§ Assigned task: Filter task. Return each line of the material that holds the string "violet".

§ Dataset extract:
<<<<
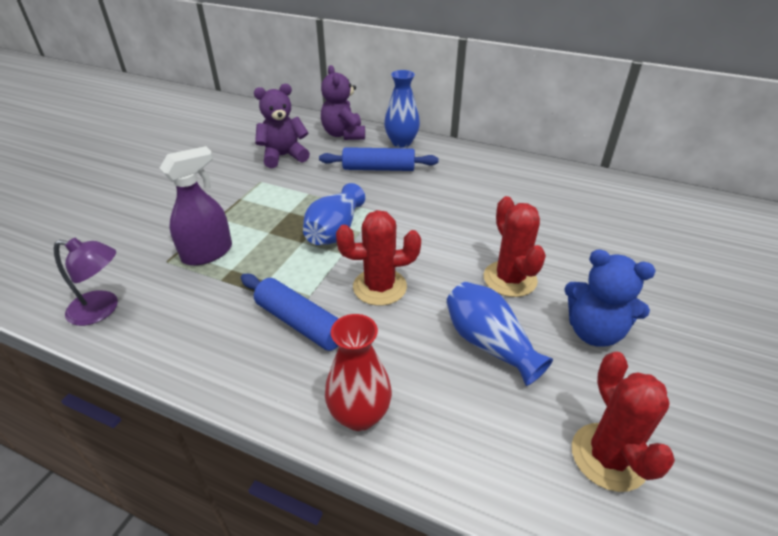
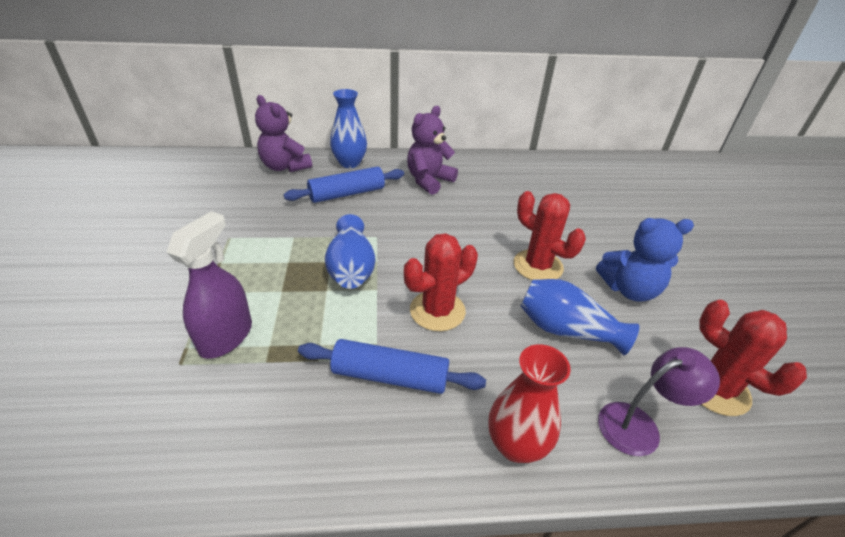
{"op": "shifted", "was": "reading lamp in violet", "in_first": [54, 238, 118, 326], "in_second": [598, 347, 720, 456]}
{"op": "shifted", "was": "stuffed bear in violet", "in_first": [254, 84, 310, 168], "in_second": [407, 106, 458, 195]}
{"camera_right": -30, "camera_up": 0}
>>>>
§ Written solution:
{"op": "shifted", "was": "reading lamp in violet", "in_first": [54, 238, 118, 326], "in_second": [598, 347, 720, 456]}
{"op": "shifted", "was": "stuffed bear in violet", "in_first": [254, 84, 310, 168], "in_second": [407, 106, 458, 195]}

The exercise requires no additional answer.